• **JOB**: For each entry, output its words exactly and leave any picture behind.

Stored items
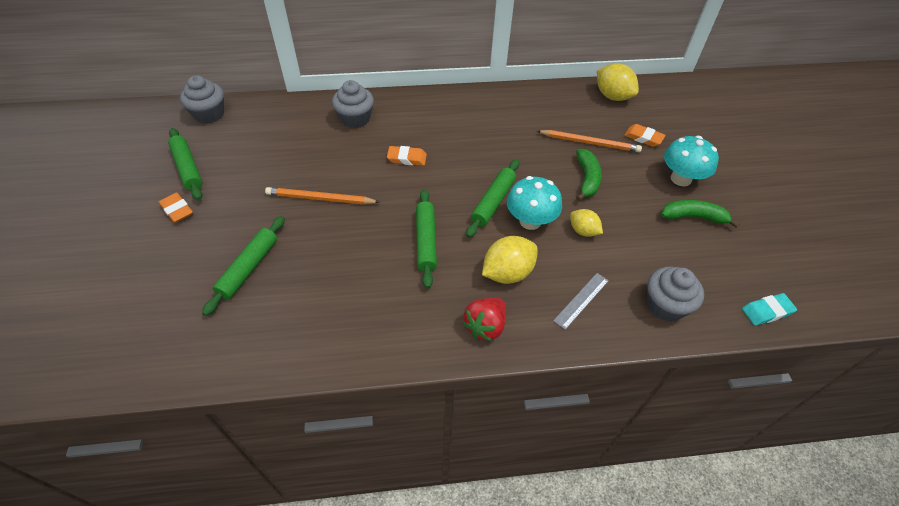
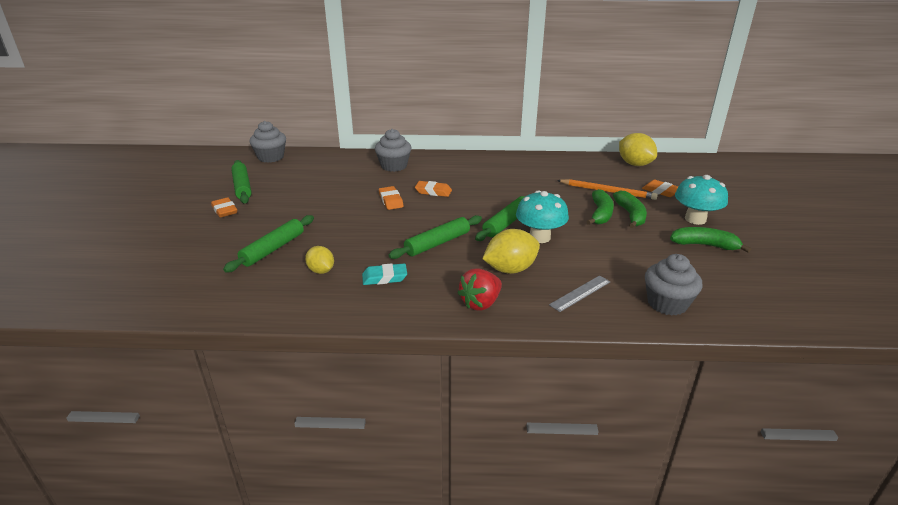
camera: 10 degrees right, 20 degrees down
(320, 199) = (349, 211): orange pencil -> none
(363, 177) = (391, 200): none -> orange eraser
(426, 241) = (437, 243): green rolling pin -> green rolling pin turned 45 degrees clockwise
(583, 231) = (590, 247): yellow lemon -> yellow lemon (321, 271)
(617, 178) = (630, 215): none -> green banana
(766, 311) = (777, 316): turquoise eraser -> turquoise eraser (384, 277)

• **ANSWER SECTION**:
camera: 10 degrees right, 20 degrees down
(320, 199) = (349, 211): orange pencil -> none
(363, 177) = (391, 200): none -> orange eraser
(426, 241) = (437, 243): green rolling pin -> green rolling pin turned 45 degrees clockwise
(583, 231) = (590, 247): yellow lemon -> yellow lemon (321, 271)
(617, 178) = (630, 215): none -> green banana
(766, 311) = (777, 316): turquoise eraser -> turquoise eraser (384, 277)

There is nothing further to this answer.